Each line starting at the one that contains "D2: LED (A N10, K 3V3) -> LED (A N10, K GND)" and ending at the one that contains "TP3: test point (LED_A) -> none" must be returned exactly, and the rest of the listing is left out.

*** Opening EXERCISE DATA ***

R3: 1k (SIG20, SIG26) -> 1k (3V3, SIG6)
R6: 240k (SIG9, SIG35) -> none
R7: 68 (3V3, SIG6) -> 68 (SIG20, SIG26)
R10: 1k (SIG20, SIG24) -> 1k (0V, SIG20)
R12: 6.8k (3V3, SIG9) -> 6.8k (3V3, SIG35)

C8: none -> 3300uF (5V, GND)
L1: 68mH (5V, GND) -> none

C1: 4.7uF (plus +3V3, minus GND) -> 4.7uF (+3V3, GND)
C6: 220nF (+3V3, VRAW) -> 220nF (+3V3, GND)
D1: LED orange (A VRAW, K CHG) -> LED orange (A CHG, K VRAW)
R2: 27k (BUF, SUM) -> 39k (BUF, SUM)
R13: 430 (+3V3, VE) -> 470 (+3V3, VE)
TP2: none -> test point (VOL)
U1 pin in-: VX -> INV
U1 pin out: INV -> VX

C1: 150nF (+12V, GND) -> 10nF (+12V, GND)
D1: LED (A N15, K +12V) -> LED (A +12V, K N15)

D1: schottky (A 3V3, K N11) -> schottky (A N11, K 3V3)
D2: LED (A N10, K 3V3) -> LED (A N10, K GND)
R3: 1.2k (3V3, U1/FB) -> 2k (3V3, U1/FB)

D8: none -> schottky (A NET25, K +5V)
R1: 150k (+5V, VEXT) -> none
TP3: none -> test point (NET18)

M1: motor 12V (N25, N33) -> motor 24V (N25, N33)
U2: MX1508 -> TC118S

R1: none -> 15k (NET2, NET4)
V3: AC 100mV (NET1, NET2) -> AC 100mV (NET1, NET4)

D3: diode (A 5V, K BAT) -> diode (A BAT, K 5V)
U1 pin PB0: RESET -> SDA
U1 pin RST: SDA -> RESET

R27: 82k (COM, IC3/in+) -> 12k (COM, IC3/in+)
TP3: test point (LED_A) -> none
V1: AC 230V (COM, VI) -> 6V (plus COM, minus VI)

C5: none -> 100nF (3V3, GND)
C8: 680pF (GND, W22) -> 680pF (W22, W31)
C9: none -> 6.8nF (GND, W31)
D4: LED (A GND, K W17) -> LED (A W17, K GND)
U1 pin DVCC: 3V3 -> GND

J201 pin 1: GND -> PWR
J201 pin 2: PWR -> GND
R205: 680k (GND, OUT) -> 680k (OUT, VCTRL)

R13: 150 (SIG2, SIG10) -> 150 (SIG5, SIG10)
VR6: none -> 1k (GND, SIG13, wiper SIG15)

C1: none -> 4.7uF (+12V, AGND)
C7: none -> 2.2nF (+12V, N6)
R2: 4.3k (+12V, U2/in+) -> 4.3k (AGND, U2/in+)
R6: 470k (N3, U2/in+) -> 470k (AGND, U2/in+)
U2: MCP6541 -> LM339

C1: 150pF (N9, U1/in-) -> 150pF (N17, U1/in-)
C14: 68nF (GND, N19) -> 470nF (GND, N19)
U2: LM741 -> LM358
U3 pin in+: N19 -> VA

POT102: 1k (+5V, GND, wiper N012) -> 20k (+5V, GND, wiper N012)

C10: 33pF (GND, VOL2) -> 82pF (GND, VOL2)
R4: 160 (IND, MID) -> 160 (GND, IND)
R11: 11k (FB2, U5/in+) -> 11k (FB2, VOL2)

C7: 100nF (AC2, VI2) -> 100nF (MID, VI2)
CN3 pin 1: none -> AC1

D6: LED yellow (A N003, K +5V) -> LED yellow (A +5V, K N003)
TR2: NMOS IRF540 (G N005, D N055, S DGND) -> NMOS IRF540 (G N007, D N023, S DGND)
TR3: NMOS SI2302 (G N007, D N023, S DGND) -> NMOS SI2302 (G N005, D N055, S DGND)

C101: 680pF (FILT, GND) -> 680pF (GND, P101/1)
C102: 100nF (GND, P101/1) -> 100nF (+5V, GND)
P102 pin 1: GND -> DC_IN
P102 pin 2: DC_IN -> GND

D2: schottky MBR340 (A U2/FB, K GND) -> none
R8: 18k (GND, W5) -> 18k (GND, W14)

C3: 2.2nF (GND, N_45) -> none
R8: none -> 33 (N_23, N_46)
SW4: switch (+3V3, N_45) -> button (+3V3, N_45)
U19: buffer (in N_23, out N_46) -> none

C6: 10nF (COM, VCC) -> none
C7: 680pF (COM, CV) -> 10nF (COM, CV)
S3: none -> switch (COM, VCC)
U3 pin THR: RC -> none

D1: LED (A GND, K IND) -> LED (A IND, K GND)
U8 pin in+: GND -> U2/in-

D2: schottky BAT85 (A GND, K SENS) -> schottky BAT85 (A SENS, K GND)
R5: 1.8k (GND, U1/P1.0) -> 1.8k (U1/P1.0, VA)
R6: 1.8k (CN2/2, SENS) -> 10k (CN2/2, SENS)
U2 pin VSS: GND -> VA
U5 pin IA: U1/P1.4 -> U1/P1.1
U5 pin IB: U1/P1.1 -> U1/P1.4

*** Closing EXERCISE DATA ***

### WRITTEN SOLUTION
D2: LED (A N10, K 3V3) -> LED (A N10, K GND)
R3: 1.2k (3V3, U1/FB) -> 2k (3V3, U1/FB)

D8: none -> schottky (A NET25, K +5V)
R1: 150k (+5V, VEXT) -> none
TP3: none -> test point (NET18)

M1: motor 12V (N25, N33) -> motor 24V (N25, N33)
U2: MX1508 -> TC118S

R1: none -> 15k (NET2, NET4)
V3: AC 100mV (NET1, NET2) -> AC 100mV (NET1, NET4)

D3: diode (A 5V, K BAT) -> diode (A BAT, K 5V)
U1 pin PB0: RESET -> SDA
U1 pin RST: SDA -> RESET

R27: 82k (COM, IC3/in+) -> 12k (COM, IC3/in+)
TP3: test point (LED_A) -> none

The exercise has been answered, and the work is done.